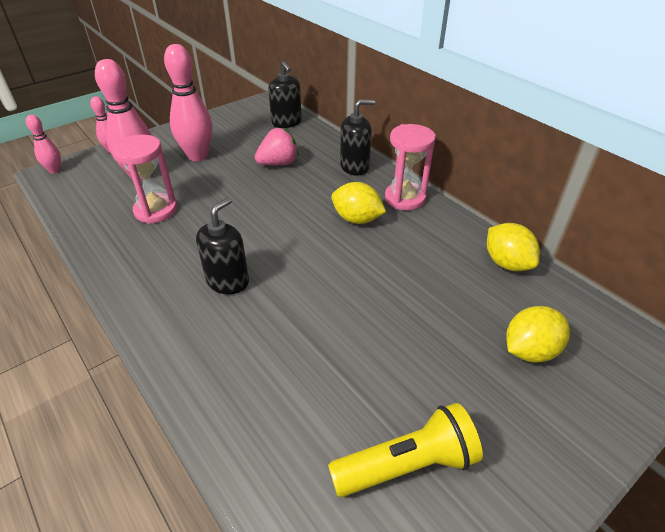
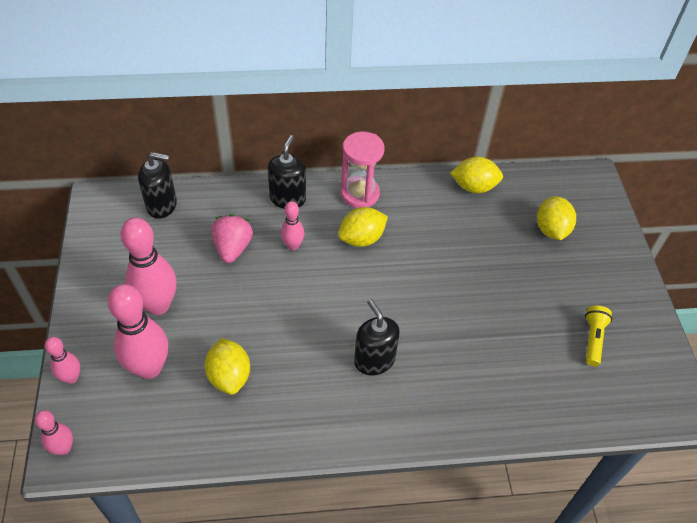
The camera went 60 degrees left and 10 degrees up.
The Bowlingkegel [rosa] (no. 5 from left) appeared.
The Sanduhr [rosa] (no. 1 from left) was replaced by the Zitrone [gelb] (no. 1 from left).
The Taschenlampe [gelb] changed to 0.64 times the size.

- [Task objective]:
The listing above is to be set down word for word, without its images.

- [Answer space]:
The camera went 60 degrees left and 10 degrees up.
The Bowlingkegel [rosa] (no. 5 from left) appeared.
The Sanduhr [rosa] (no. 1 from left) was replaced by the Zitrone [gelb] (no. 1 from left).
The Taschenlampe [gelb] changed to 0.64 times the size.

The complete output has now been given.